**Task prompt**:
I would like every record below transcribed exactly as it is.

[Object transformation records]
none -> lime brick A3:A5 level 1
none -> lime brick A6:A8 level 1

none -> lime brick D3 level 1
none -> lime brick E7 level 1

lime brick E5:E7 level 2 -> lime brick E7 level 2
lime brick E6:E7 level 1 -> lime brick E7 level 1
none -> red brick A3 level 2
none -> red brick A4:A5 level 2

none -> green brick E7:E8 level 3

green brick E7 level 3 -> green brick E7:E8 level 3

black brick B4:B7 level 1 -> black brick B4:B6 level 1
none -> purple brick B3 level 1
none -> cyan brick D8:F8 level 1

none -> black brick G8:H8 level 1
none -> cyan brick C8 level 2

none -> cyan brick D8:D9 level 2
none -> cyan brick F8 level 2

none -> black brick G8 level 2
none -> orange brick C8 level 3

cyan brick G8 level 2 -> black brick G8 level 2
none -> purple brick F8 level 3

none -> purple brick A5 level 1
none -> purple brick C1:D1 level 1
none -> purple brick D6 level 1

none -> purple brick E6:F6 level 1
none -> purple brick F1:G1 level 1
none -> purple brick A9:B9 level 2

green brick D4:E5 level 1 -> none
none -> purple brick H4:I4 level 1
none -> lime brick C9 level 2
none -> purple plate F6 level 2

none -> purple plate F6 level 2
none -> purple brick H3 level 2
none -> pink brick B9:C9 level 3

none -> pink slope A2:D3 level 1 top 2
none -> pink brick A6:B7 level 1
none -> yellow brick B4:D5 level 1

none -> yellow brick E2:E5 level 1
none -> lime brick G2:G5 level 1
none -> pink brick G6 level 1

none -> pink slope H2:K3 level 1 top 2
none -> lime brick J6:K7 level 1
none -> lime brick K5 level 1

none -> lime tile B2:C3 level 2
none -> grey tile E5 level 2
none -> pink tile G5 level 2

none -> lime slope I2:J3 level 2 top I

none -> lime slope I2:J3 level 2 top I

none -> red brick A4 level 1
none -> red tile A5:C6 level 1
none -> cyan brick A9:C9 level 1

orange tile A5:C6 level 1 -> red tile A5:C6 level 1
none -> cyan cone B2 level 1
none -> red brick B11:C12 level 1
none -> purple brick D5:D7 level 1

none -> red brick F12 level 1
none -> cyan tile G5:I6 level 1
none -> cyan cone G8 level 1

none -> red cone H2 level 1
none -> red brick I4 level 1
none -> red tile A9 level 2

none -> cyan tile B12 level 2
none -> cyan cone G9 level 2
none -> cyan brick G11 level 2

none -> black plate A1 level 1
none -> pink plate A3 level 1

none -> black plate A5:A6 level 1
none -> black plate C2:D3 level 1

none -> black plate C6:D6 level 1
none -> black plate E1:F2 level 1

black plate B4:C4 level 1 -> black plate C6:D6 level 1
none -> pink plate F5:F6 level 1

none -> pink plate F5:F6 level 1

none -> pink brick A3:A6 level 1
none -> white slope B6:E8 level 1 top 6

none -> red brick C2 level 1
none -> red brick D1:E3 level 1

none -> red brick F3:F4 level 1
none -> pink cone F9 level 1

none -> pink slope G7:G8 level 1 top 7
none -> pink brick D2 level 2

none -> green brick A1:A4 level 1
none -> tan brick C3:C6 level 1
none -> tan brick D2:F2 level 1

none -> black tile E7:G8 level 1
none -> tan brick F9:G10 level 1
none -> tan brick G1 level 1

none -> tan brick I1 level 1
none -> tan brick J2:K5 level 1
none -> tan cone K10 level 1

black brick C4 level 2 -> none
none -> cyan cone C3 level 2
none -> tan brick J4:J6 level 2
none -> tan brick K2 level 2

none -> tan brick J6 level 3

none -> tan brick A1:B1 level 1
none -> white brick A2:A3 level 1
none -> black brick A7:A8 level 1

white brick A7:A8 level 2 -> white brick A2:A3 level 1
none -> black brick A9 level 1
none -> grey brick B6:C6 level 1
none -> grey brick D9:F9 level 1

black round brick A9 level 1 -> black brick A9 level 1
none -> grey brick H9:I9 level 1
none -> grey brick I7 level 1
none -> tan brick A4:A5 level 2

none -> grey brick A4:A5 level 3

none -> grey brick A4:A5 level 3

**Exercise solution**:
none -> lime brick A3:A5 level 1
none -> lime brick A6:A8 level 1

none -> lime brick D3 level 1
none -> lime brick E7 level 1

lime brick E5:E7 level 2 -> lime brick E7 level 2
lime brick E6:E7 level 1 -> lime brick E7 level 1
none -> red brick A3 level 2
none -> red brick A4:A5 level 2

none -> green brick E7:E8 level 3

green brick E7 level 3 -> green brick E7:E8 level 3

black brick B4:B7 level 1 -> black brick B4:B6 level 1
none -> purple brick B3 level 1
none -> cyan brick D8:F8 level 1

none -> black brick G8:H8 level 1
none -> cyan brick C8 level 2

none -> cyan brick D8:D9 level 2
none -> cyan brick F8 level 2

none -> black brick G8 level 2
none -> orange brick C8 level 3

cyan brick G8 level 2 -> black brick G8 level 2
none -> purple brick F8 level 3

none -> purple brick A5 level 1
none -> purple brick C1:D1 level 1
none -> purple brick D6 level 1

none -> purple brick E6:F6 level 1
none -> purple brick F1:G1 level 1
none -> purple brick A9:B9 level 2

green brick D4:E5 level 1 -> none
none -> purple brick H4:I4 level 1
none -> lime brick C9 level 2
none -> purple plate F6 level 2

none -> purple plate F6 level 2
none -> purple brick H3 level 2
none -> pink brick B9:C9 level 3

none -> pink slope A2:D3 level 1 top 2
none -> pink brick A6:B7 level 1
none -> yellow brick B4:D5 level 1

none -> yellow brick E2:E5 level 1
none -> lime brick G2:G5 level 1
none -> pink brick G6 level 1

none -> pink slope H2:K3 level 1 top 2
none -> lime brick J6:K7 level 1
none -> lime brick K5 level 1

none -> lime tile B2:C3 level 2
none -> grey tile E5 level 2
none -> pink tile G5 level 2

none -> lime slope I2:J3 level 2 top I

none -> lime slope I2:J3 level 2 top I

none -> red brick A4 level 1
none -> red tile A5:C6 level 1
none -> cyan brick A9:C9 level 1

orange tile A5:C6 level 1 -> red tile A5:C6 level 1
none -> cyan cone B2 level 1
none -> red brick B11:C12 level 1
none -> purple brick D5:D7 level 1

none -> red brick F12 level 1
none -> cyan tile G5:I6 level 1
none -> cyan cone G8 level 1

none -> red cone H2 level 1
none -> red brick I4 level 1
none -> red tile A9 level 2

none -> cyan tile B12 level 2
none -> cyan cone G9 level 2
none -> cyan brick G11 level 2

none -> black plate A1 level 1
none -> pink plate A3 level 1

none -> black plate A5:A6 level 1
none -> black plate C2:D3 level 1

none -> black plate C6:D6 level 1
none -> black plate E1:F2 level 1

black plate B4:C4 level 1 -> black plate C6:D6 level 1
none -> pink plate F5:F6 level 1

none -> pink plate F5:F6 level 1

none -> pink brick A3:A6 level 1
none -> white slope B6:E8 level 1 top 6

none -> red brick C2 level 1
none -> red brick D1:E3 level 1

none -> red brick F3:F4 level 1
none -> pink cone F9 level 1

none -> pink slope G7:G8 level 1 top 7
none -> pink brick D2 level 2

none -> green brick A1:A4 level 1
none -> tan brick C3:C6 level 1
none -> tan brick D2:F2 level 1

none -> black tile E7:G8 level 1
none -> tan brick F9:G10 level 1
none -> tan brick G1 level 1

none -> tan brick I1 level 1
none -> tan brick J2:K5 level 1
none -> tan cone K10 level 1

black brick C4 level 2 -> none
none -> cyan cone C3 level 2
none -> tan brick J4:J6 level 2
none -> tan brick K2 level 2

none -> tan brick J6 level 3

none -> tan brick A1:B1 level 1
none -> white brick A2:A3 level 1
none -> black brick A7:A8 level 1

white brick A7:A8 level 2 -> white brick A2:A3 level 1
none -> black brick A9 level 1
none -> grey brick B6:C6 level 1
none -> grey brick D9:F9 level 1

black round brick A9 level 1 -> black brick A9 level 1
none -> grey brick H9:I9 level 1
none -> grey brick I7 level 1
none -> tan brick A4:A5 level 2

none -> grey brick A4:A5 level 3

none -> grey brick A4:A5 level 3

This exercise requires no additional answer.